Dataset excerpts:

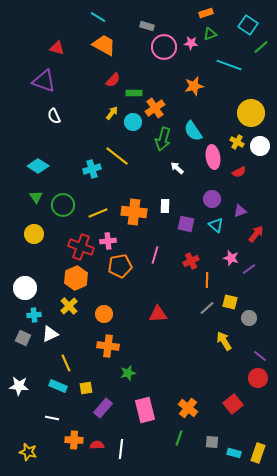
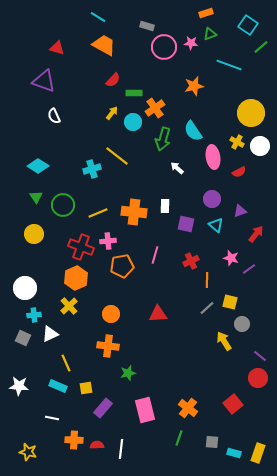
orange pentagon at (120, 266): moved 2 px right
orange circle at (104, 314): moved 7 px right
gray circle at (249, 318): moved 7 px left, 6 px down
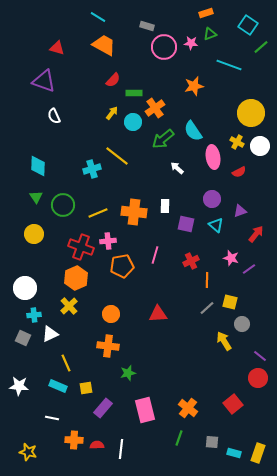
green arrow at (163, 139): rotated 35 degrees clockwise
cyan diamond at (38, 166): rotated 60 degrees clockwise
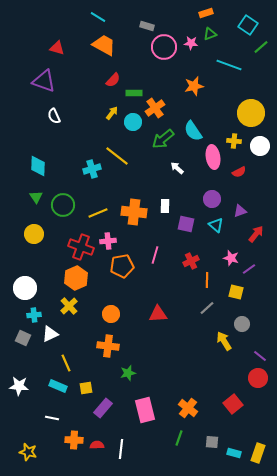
yellow cross at (237, 142): moved 3 px left, 1 px up; rotated 24 degrees counterclockwise
yellow square at (230, 302): moved 6 px right, 10 px up
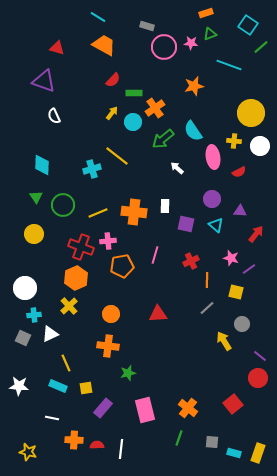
cyan diamond at (38, 166): moved 4 px right, 1 px up
purple triangle at (240, 211): rotated 24 degrees clockwise
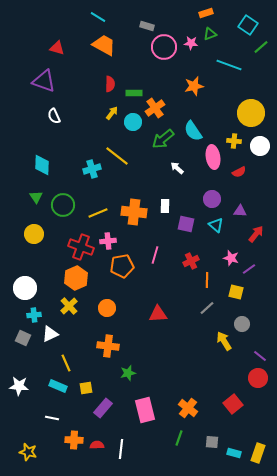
red semicircle at (113, 80): moved 3 px left, 4 px down; rotated 42 degrees counterclockwise
orange circle at (111, 314): moved 4 px left, 6 px up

Goal of the exercise:
Lay out the listing, starting at its first line and going on through the line containing "gray circle at", as a Markdown table with the columns Row and Change. Number each line and skip blank lines. Leave the pictures out.

Finished answer:
| Row | Change |
|---|---|
| 1 | orange pentagon at (120, 266): moved 2 px right |
| 2 | orange circle at (104, 314): moved 7 px right |
| 3 | gray circle at (249, 318): moved 7 px left, 6 px down |